**THE TASK**. Please transcribe the data below in full. Omit any picture you find in it.

Object matching data
□ □ □ □

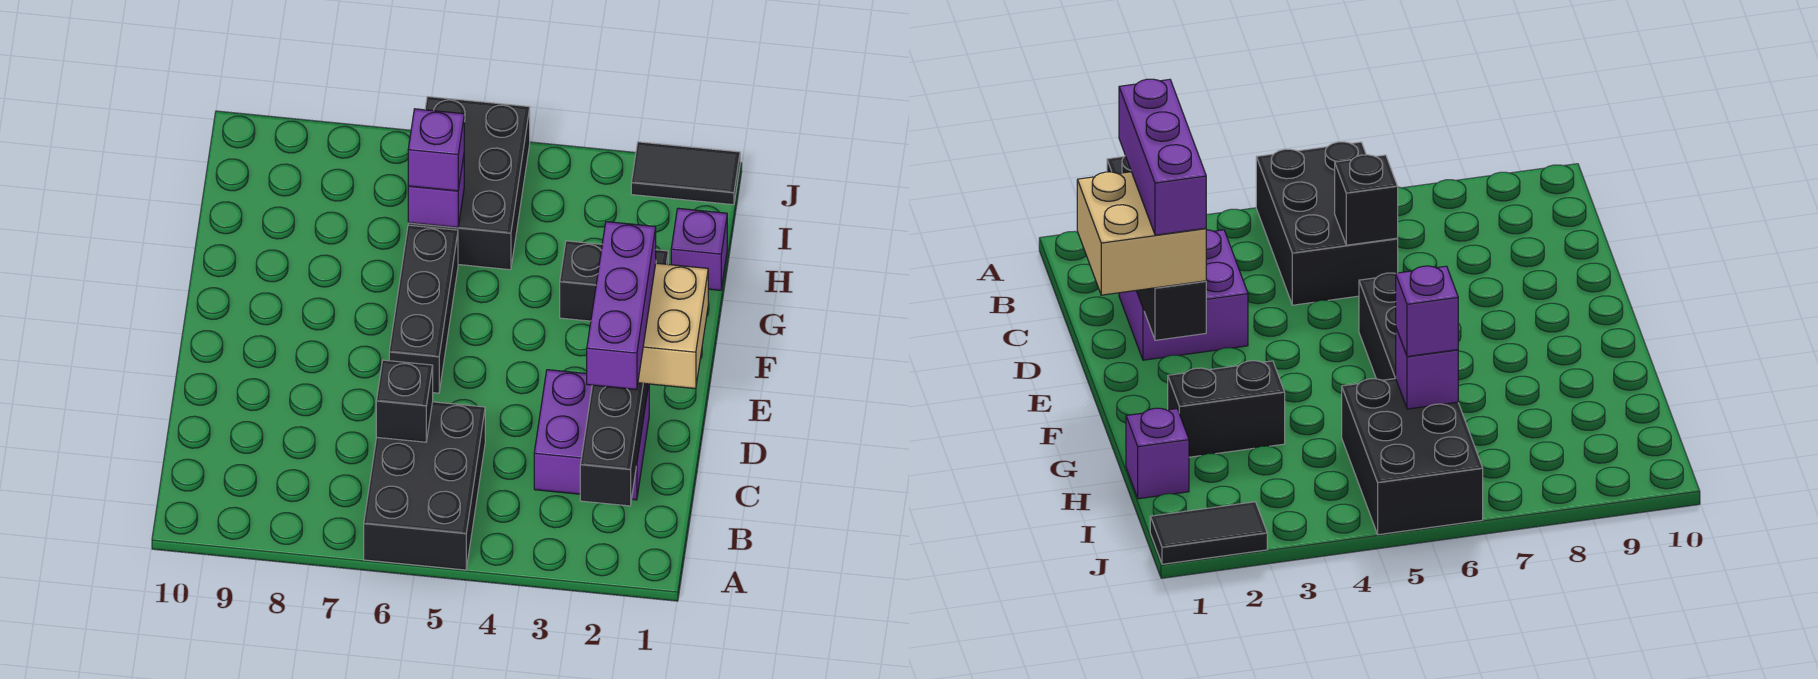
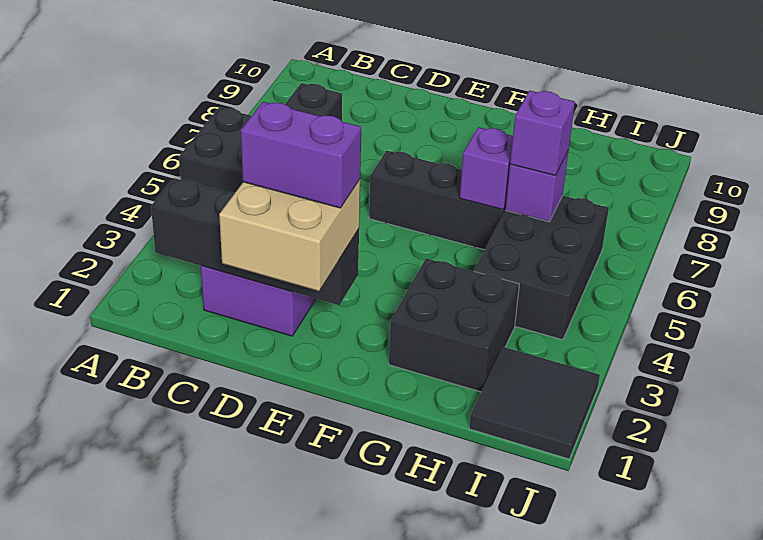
purple brick C2:E2 level 4 -> purple brick D2:E2 level 4
black brick G2:G3 level 1 -> black brick G2:H3 level 1
purple brick H1 level 1 -> purple brick G6 level 2
black brick H5:J6 level 1 -> black brick H4:I6 level 1
black tile J1:J2 level 1 -> black tile I1:J2 level 1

□ □ □ □

**RESPONSE BELOW**.
purple brick C2:E2 level 4 -> purple brick D2:E2 level 4
black brick G2:G3 level 1 -> black brick G2:H3 level 1
purple brick H1 level 1 -> purple brick G6 level 2
black brick H5:J6 level 1 -> black brick H4:I6 level 1
black tile J1:J2 level 1 -> black tile I1:J2 level 1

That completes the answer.